### How to complete this task
Could you retype exactly the line containing "R15: 82 (NET19, NET23) -> none" and every line after it in the data below, leaving out the pictures?

### Material provided
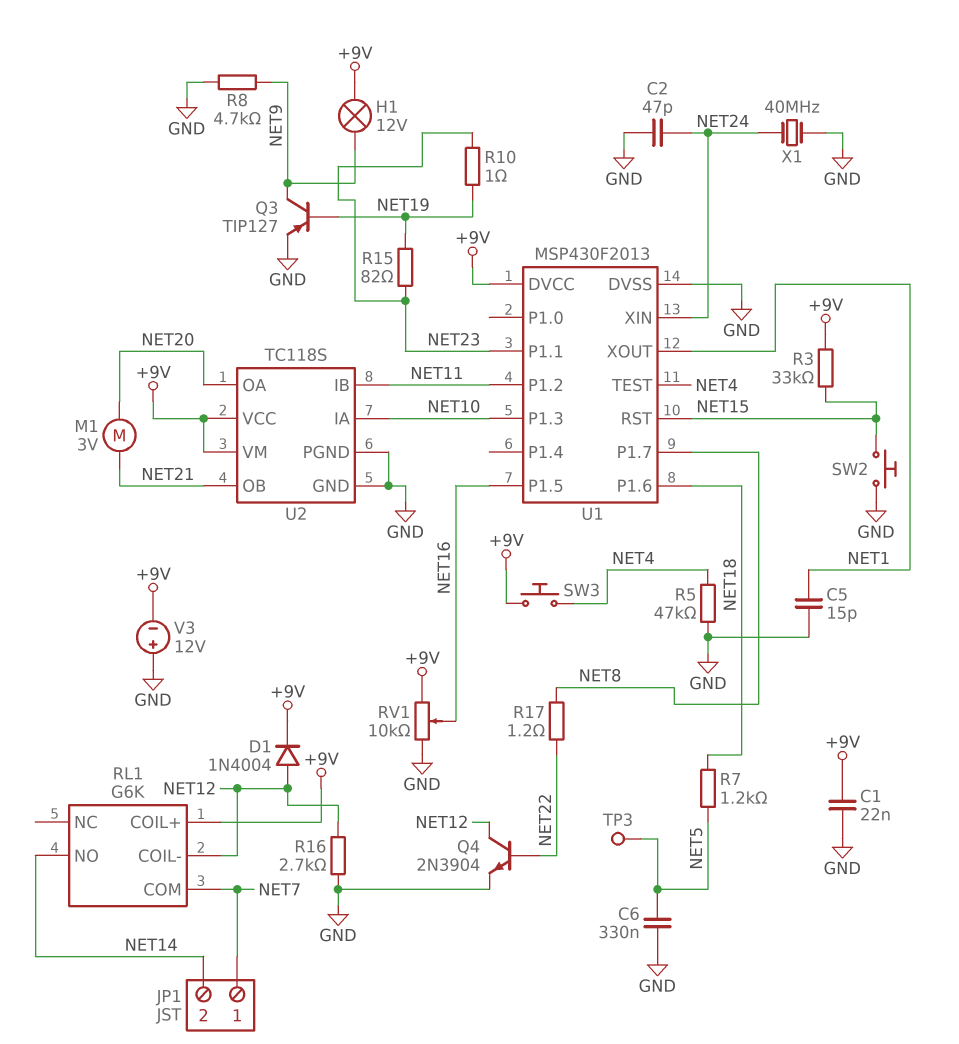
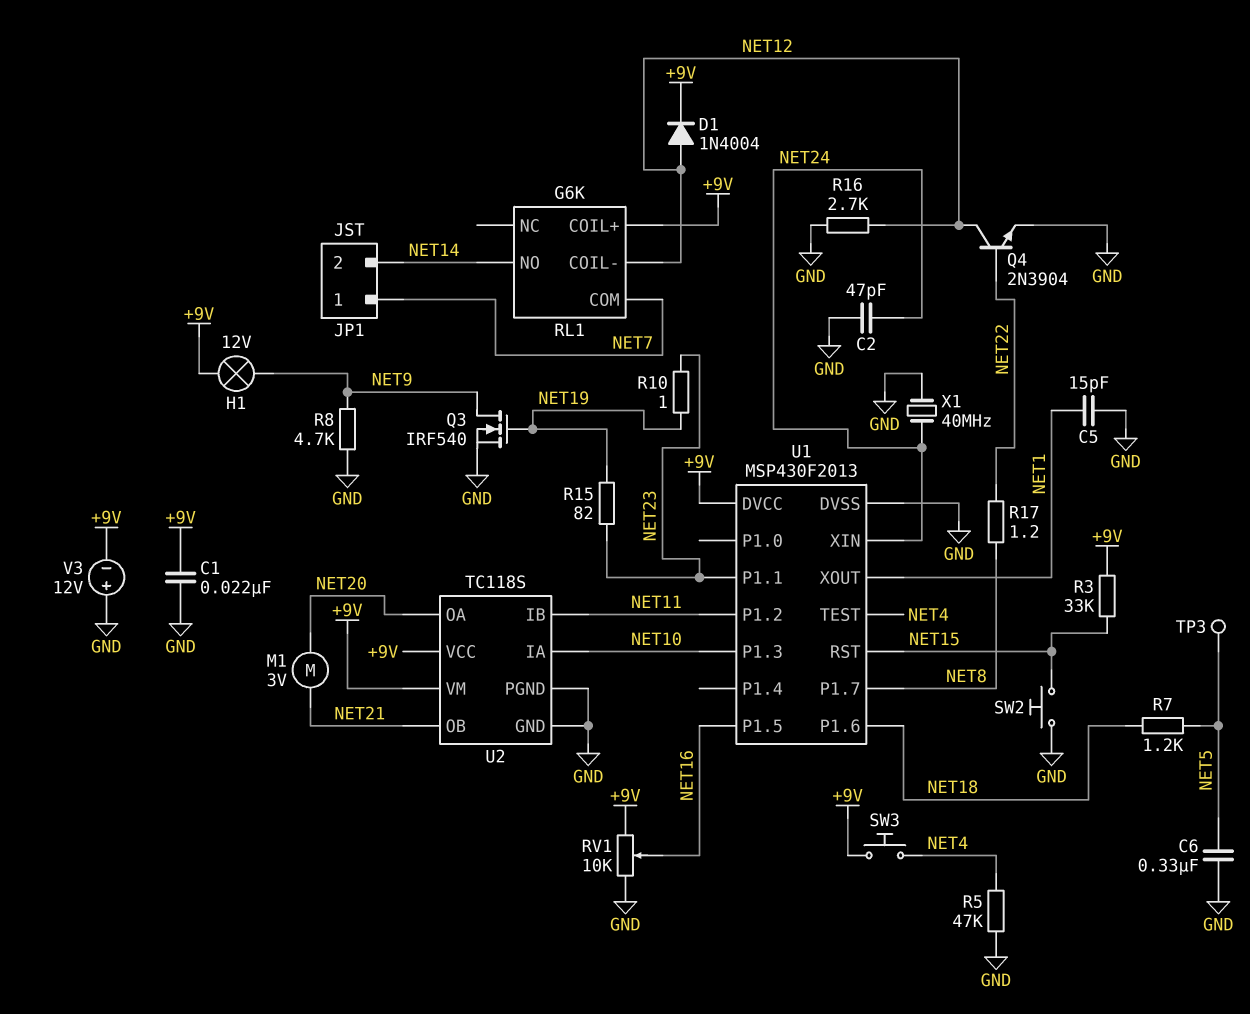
Q3: PNP TIP127 (B NET19, C NET9, E GND) -> NMOS IRF540 (G NET19, D NET9, S GND)

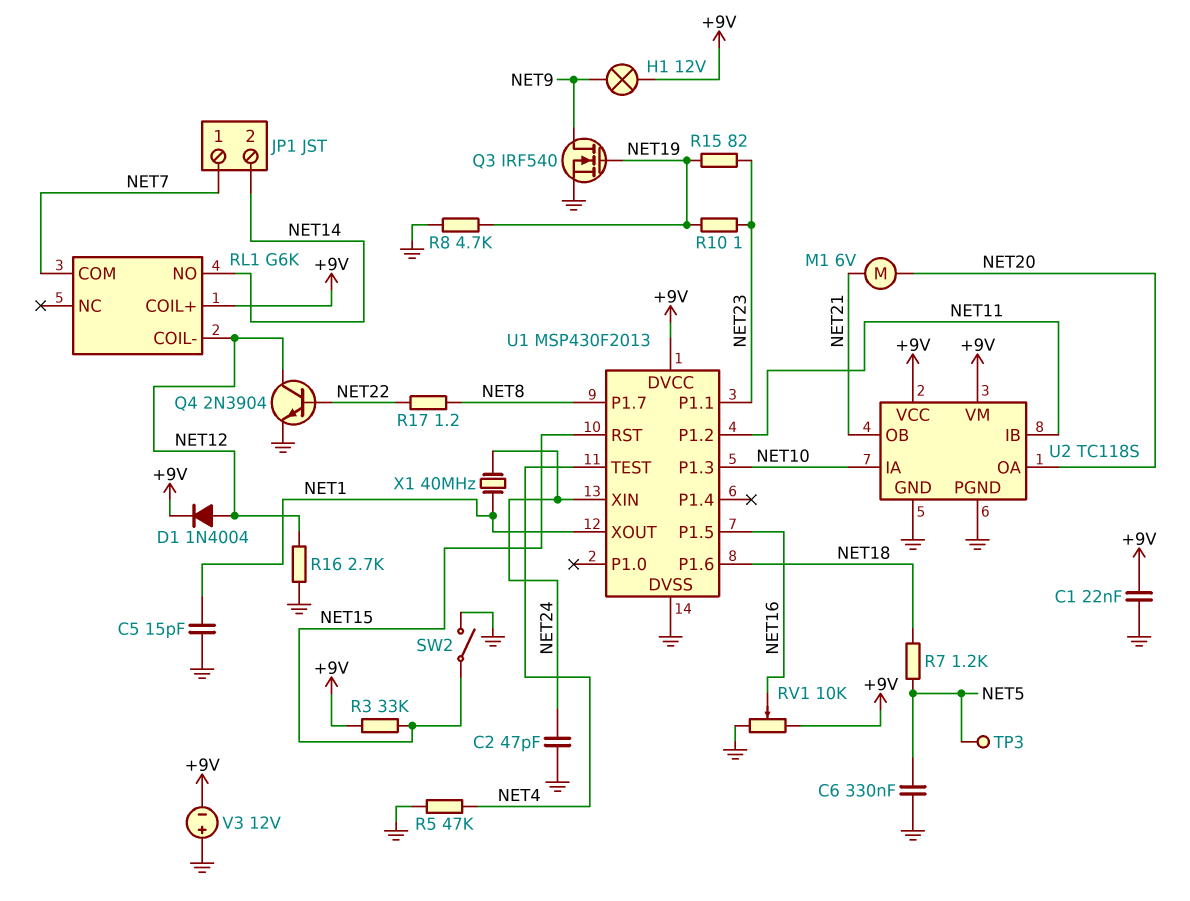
M1: motor 3V (NET20, NET21) -> motor 6V (NET20, NET21)
R8: 4.7k (GND, NET9) -> 4.7k (GND, NET19)
SW2: button (GND, NET15) -> switch (GND, NET15)
SW3: button (+9V, NET4) -> none
X1: 40MHz (GND, NET24) -> 40MHz (NET1, NET24)

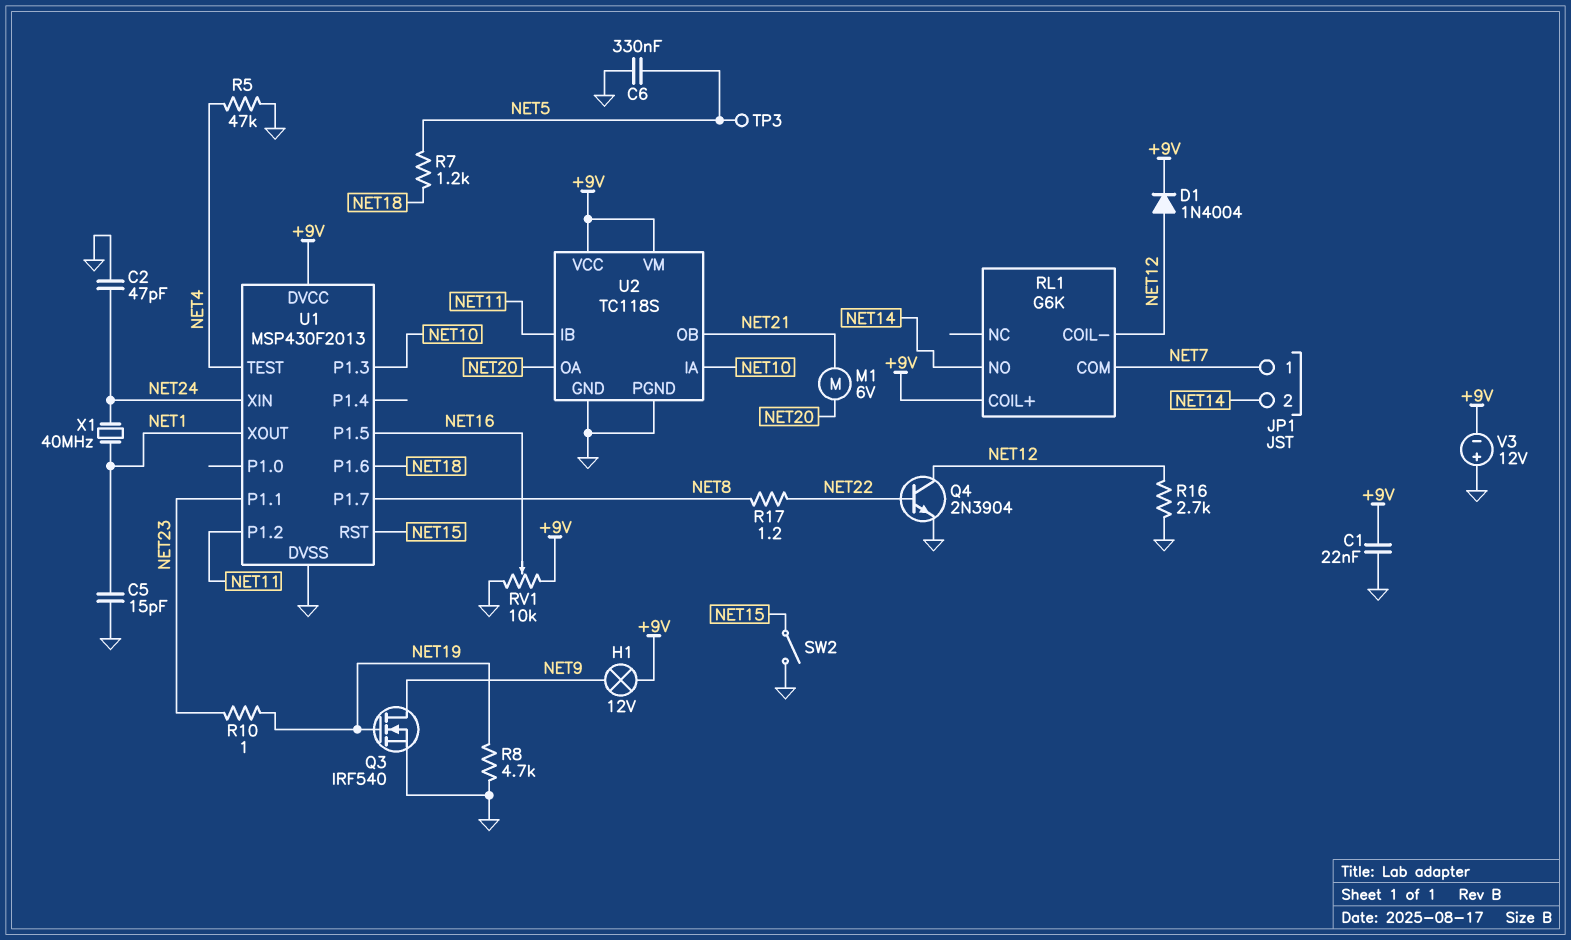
R3: 33k (+9V, NET15) -> none
R15: 82 (NET19, NET23) -> none

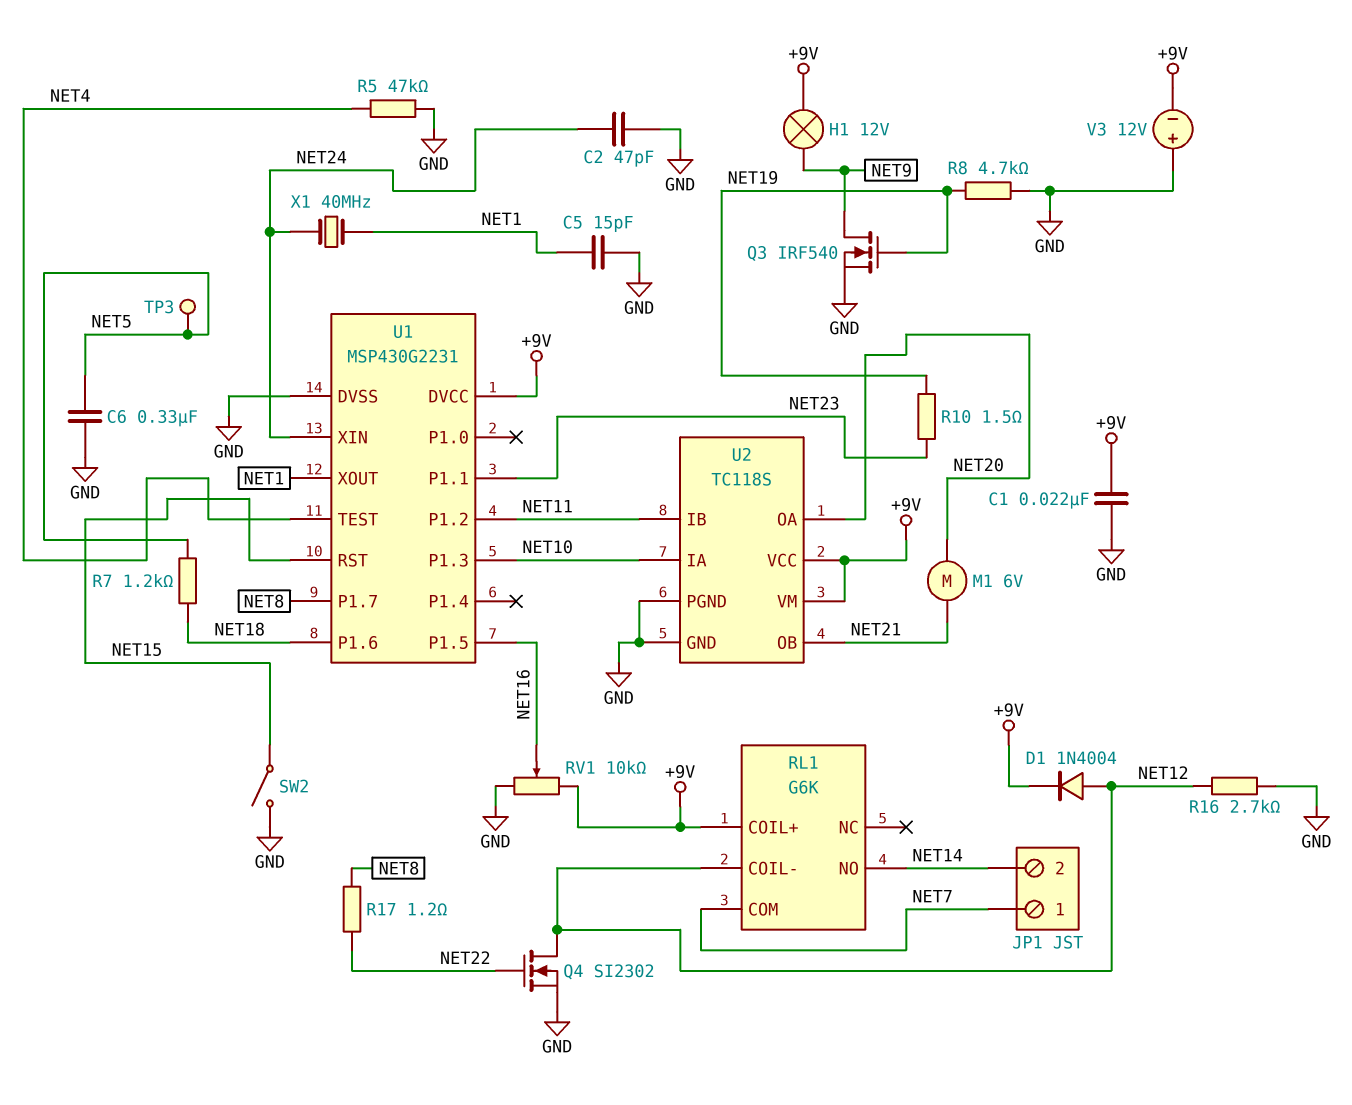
Q4: NPN 2N3904 (B NET22, C NET12, E GND) -> NMOS SI2302 (G NET22, D NET12, S GND)
R10: 1 (NET19, NET23) -> 1.5 (NET19, NET23)
U1: MSP430F2013 -> MSP430G2231

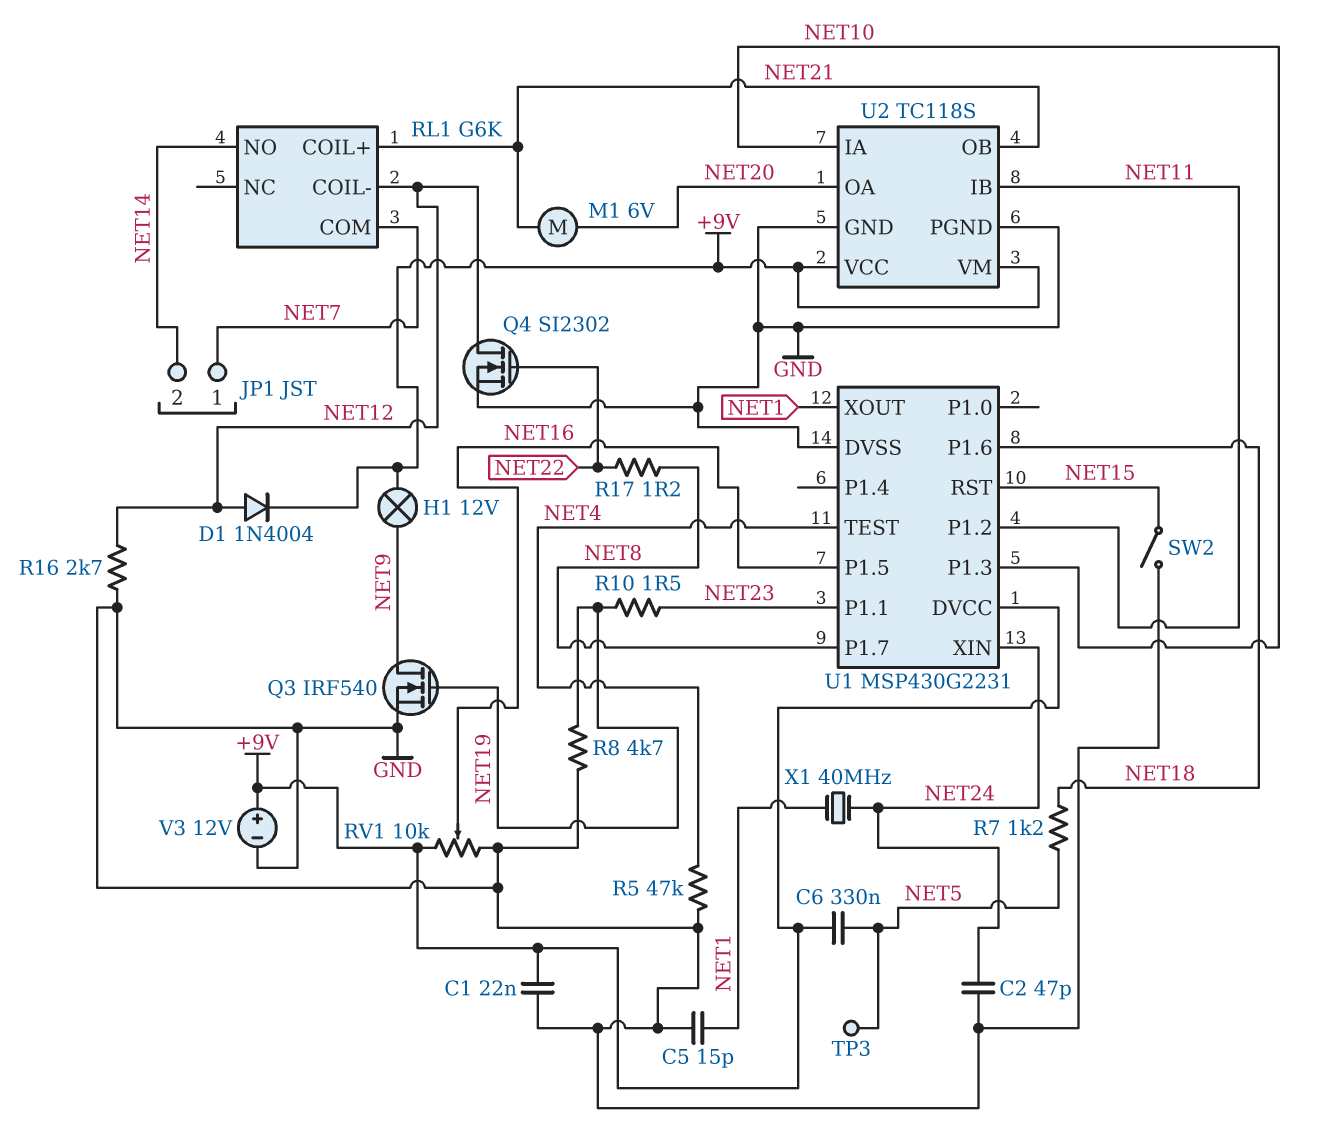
C6: 330nF (GND, NET5) -> 330nF (+9V, NET5)
RL1 pin COIL+: +9V -> NET21
V3: 12V (plus GND, minus +9V) -> 12V (plus +9V, minus GND)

### Worked solution
R15: 82 (NET19, NET23) -> none

Q4: NPN 2N3904 (B NET22, C NET12, E GND) -> NMOS SI2302 (G NET22, D NET12, S GND)
R10: 1 (NET19, NET23) -> 1.5 (NET19, NET23)
U1: MSP430F2013 -> MSP430G2231

C6: 330nF (GND, NET5) -> 330nF (+9V, NET5)
RL1 pin COIL+: +9V -> NET21
V3: 12V (plus GND, minus +9V) -> 12V (plus +9V, minus GND)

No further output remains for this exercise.